(Beginning of Data for this exercise)

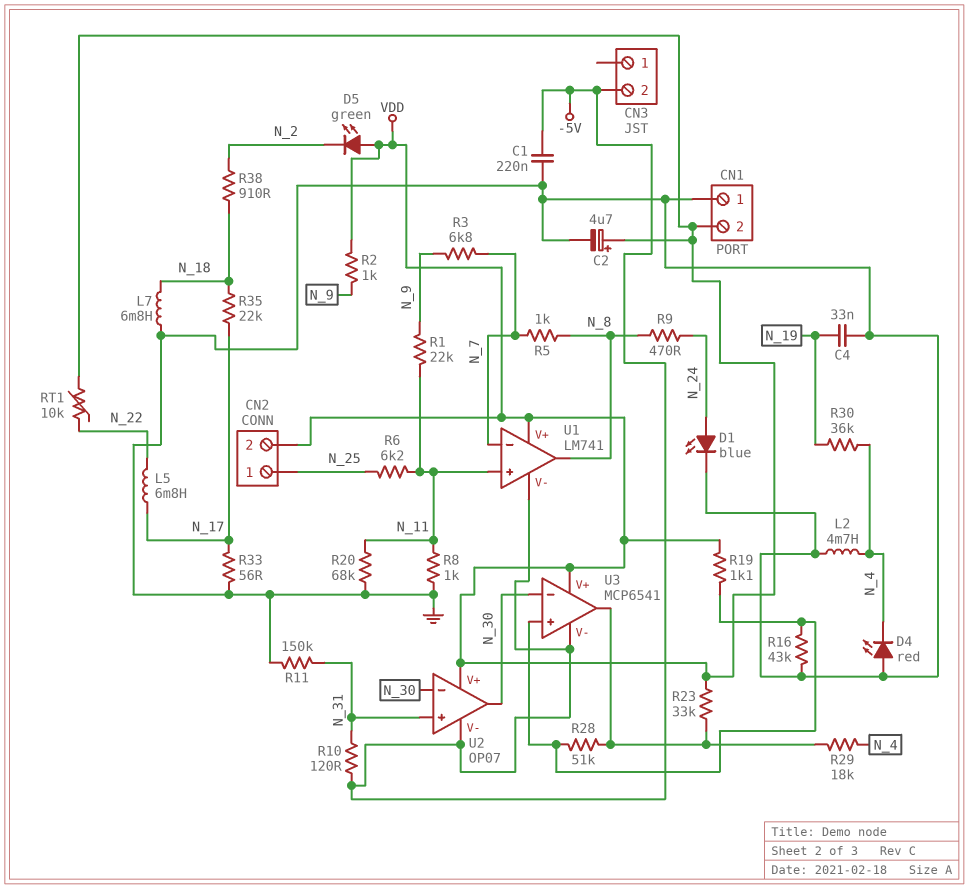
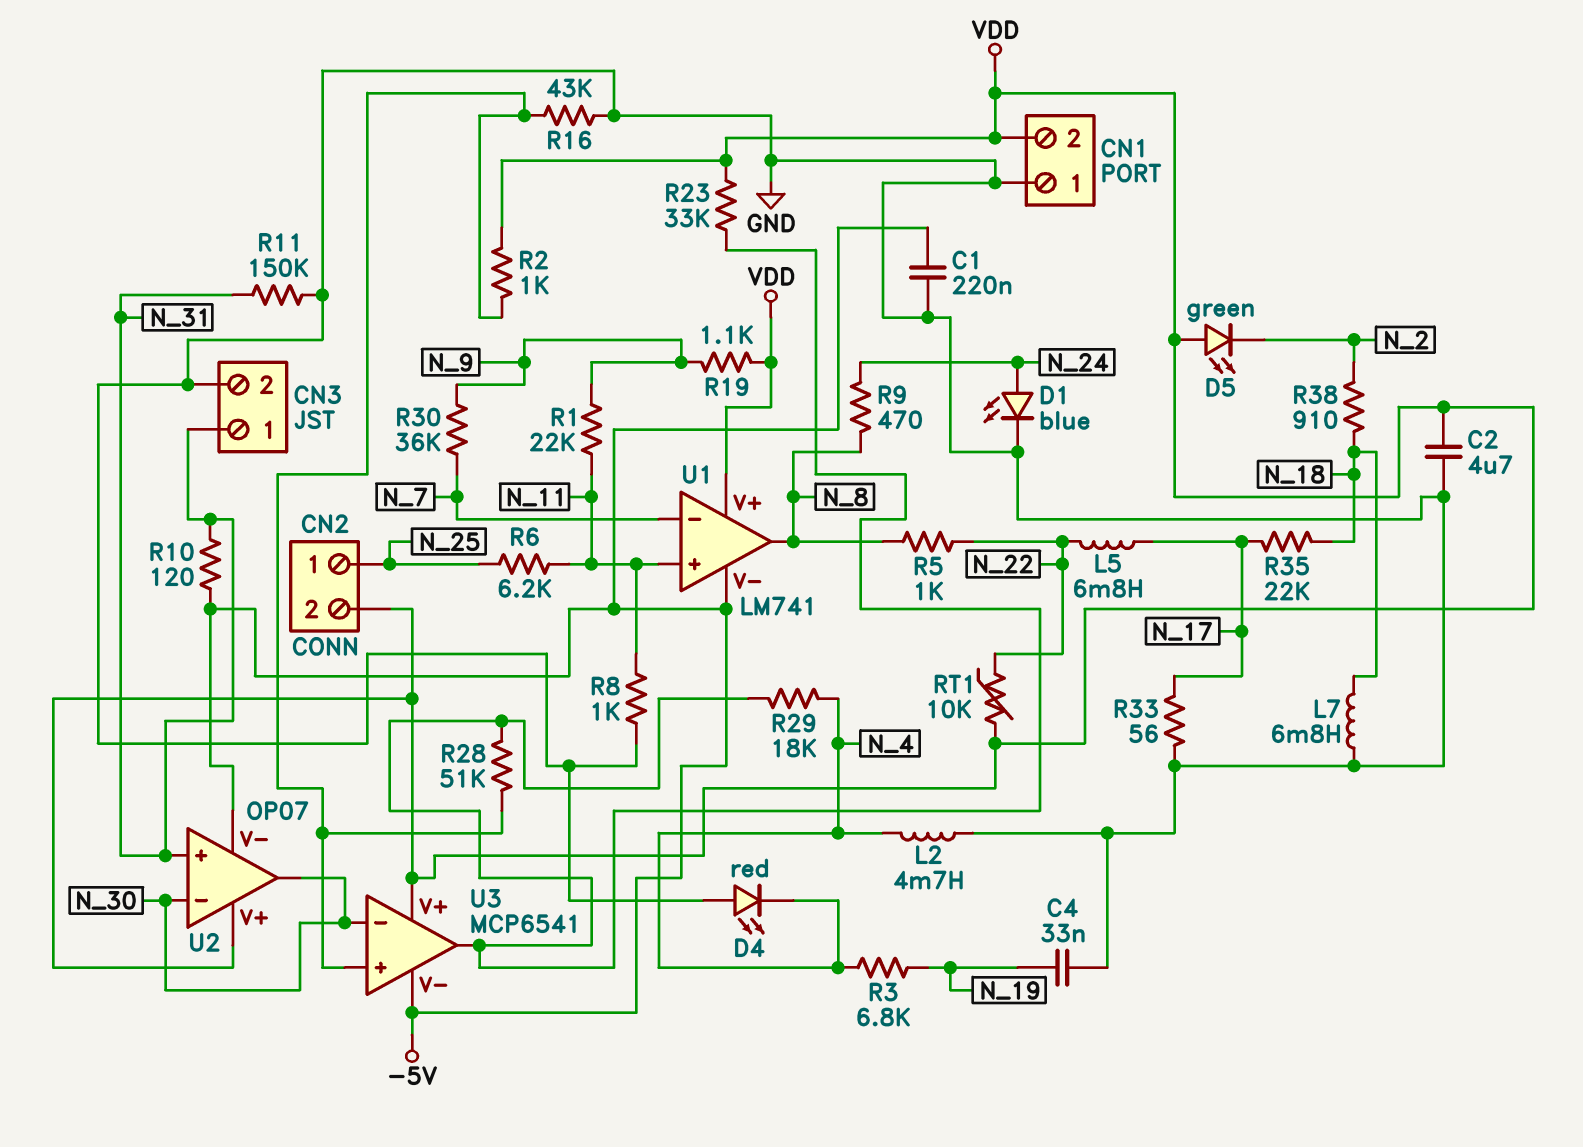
C2: 4.7uF (plus VDD, minus GND) -> 4.7uF (GND, VDD)
CN3 pin 1: none -> N_31
CN3 pin 2: -5V -> GND
R2: 1k (N_9, VDD) -> 1k (U3/in+, VDD)
R3: 6.8k (N_7, N_9) -> 6.8k (N_4, N_19)
R5: 1k (N_7, N_8) -> 1k (N_8, N_22)
R19: 1.1k (U3/in+, VDD) -> 1.1k (N_9, VDD)
R20: 68k (GND, N_11) -> none
R30: 36k (N_4, N_19) -> 36k (N_7, N_9)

(End of Data for this exercise)

▶ [Work order] Report the number of lines in the records above that contain "none", with no other text.

▶ [Your solution] 2